------ SUPPLIED DATA

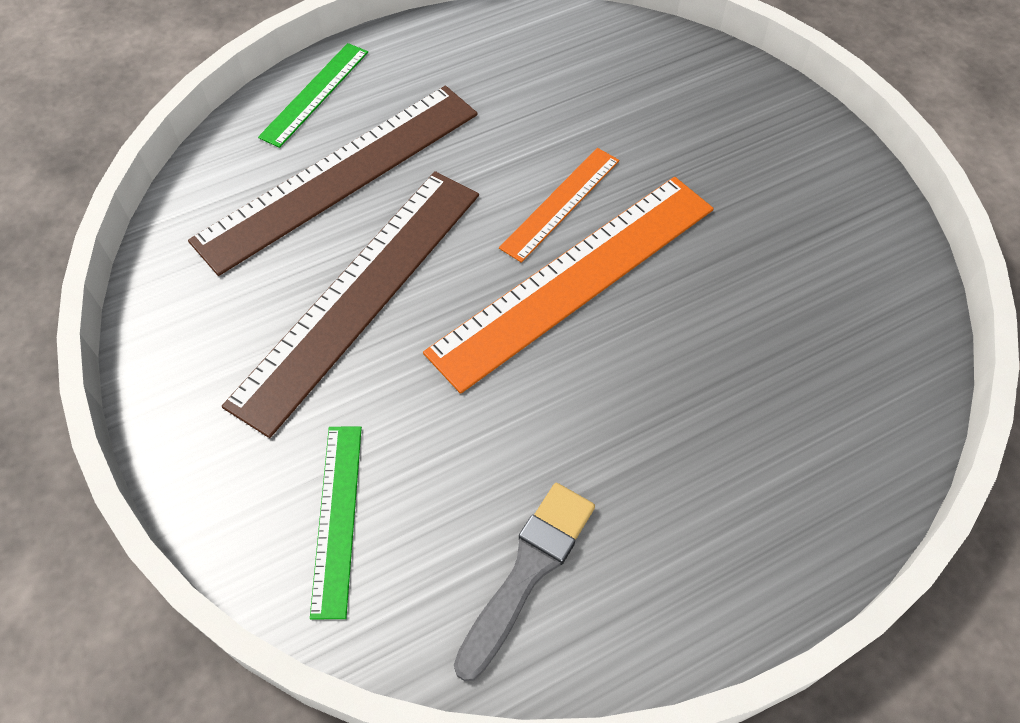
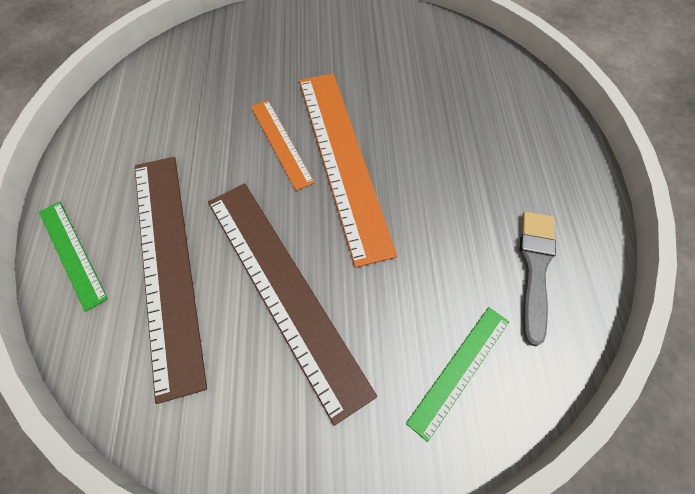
camera: 65 degrees left, 5 degrees up
(337, 518) = (459, 370): green ruler -> green ruler turned 75 degrees counterclockwise
(527, 571) = (535, 268): grey brush -> grey brush turned 45 degrees clockwise

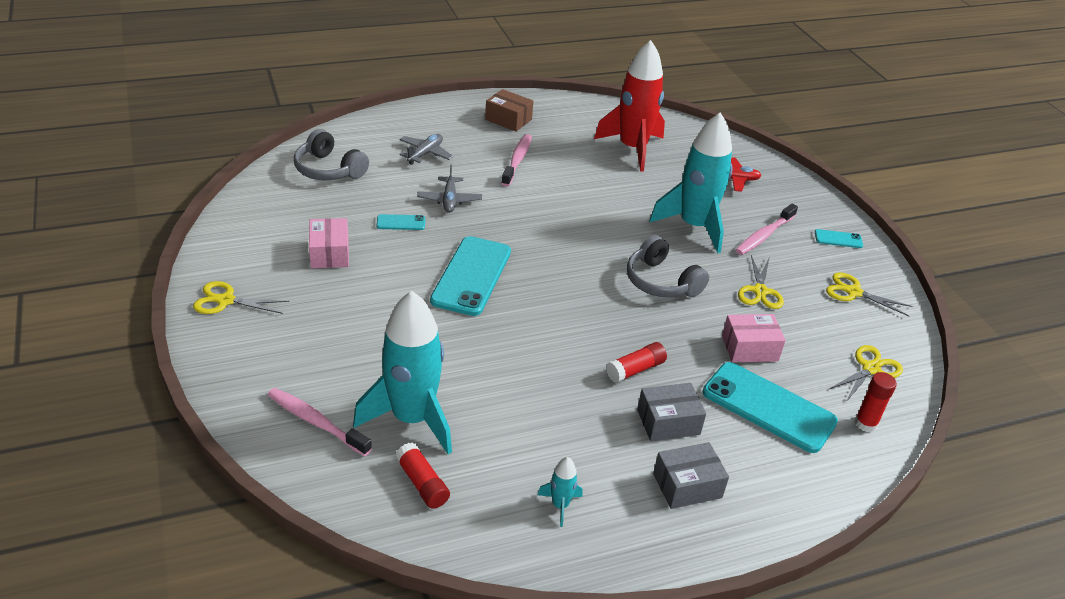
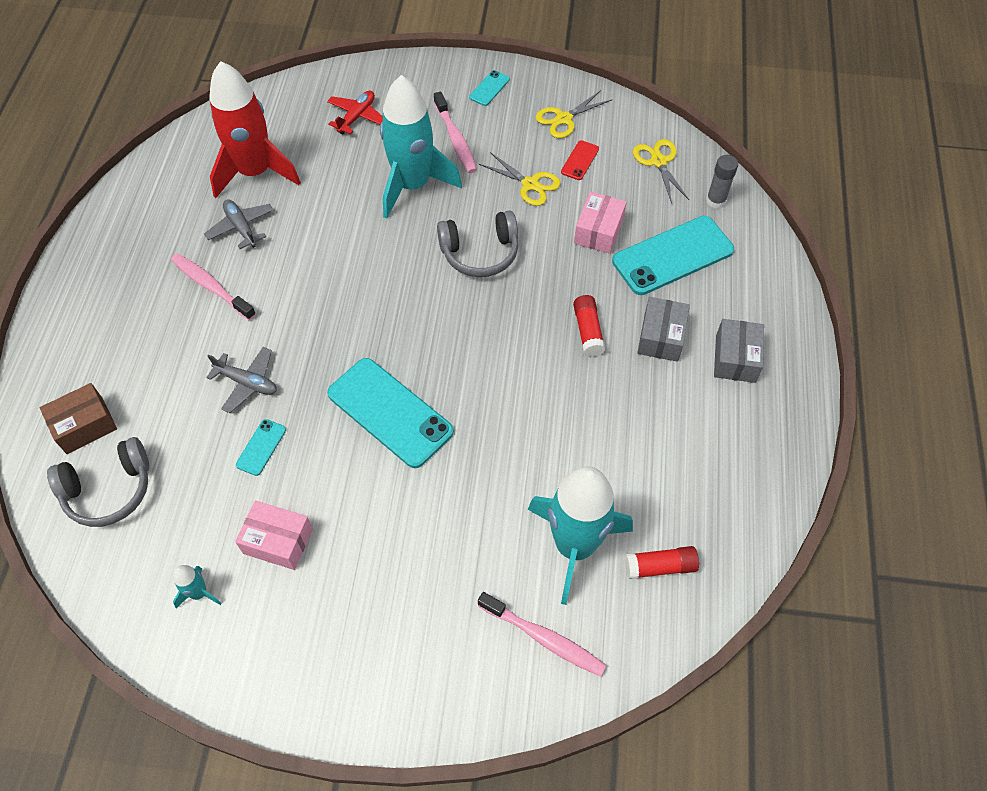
camera: 60 degrees left, 20 degrees up
(225, 301) = (307, 681): yellow scissors -> none
(316, 422) = (544, 638): pink toothbrush -> pink toothbrush turned 120 degrees counterclockwise
(425, 154) = (140, 373): grey plane -> grey plane (241, 227)
(508, 119) = (124, 261): brown box -> brown box (84, 425)
(560, 505) = (723, 463): turquoise rocket -> turquoise rocket (199, 593)
(817, 315) = (580, 160): none -> red phone
(865, 424) = (716, 201): red glue stick -> grey glue stick

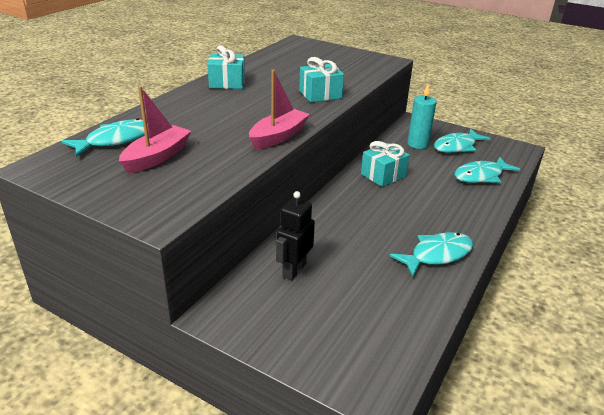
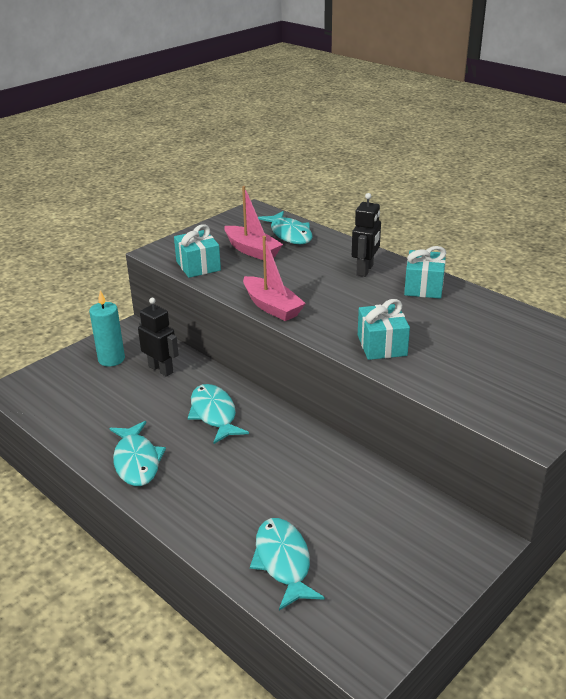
camera: 105 degrees right, 0 degrees up
(200, 103) = (365, 270): none -> black robot
(383, 175) = (308, 459): turquoise gift -> turquoise gift (198, 266)
(417, 144) = (394, 519): turquoise candle -> turquoise candle (111, 359)
(457, 146) = (382, 566): turquoise fish -> turquoise fish (214, 414)

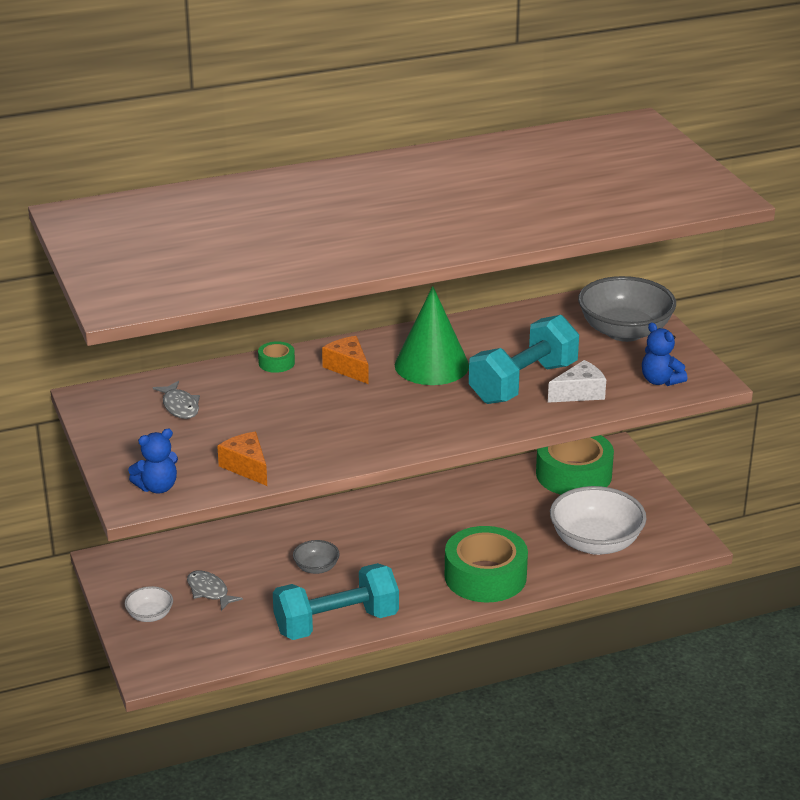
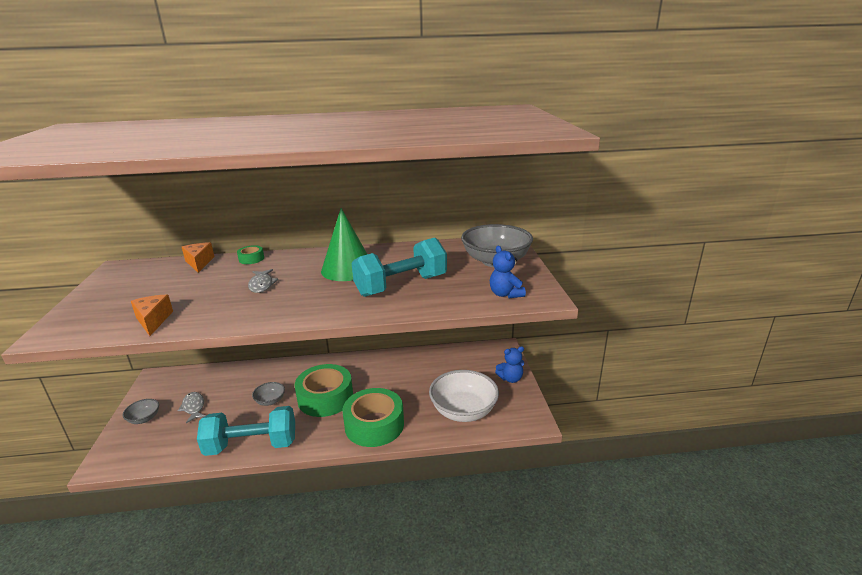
camera: 15 degrees right, 5 degrees down
(150, 615) = (144, 419): white bowl -> grey bowl
(157, 487) = (77, 327): blue teddy bear -> blue teddy bear (510, 378)
(180, 406) = (163, 277): grey fish -> grey fish (262, 285)
(348, 368) = (292, 265): orange cheese -> orange cheese (199, 263)
(573, 474) = (470, 360): green tape -> green tape (325, 398)
(579, 393) = (438, 296): white cheese -> none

------------

== WHAT YOU NEED TO DO ==
Return, from the material above, every line with the word "none".

== RESPONSE BOX ==
(225, 301) = (307, 681): yellow scissors -> none
(817, 315) = (580, 160): none -> red phone
(200, 103) = (365, 270): none -> black robot
(579, 393) = (438, 296): white cheese -> none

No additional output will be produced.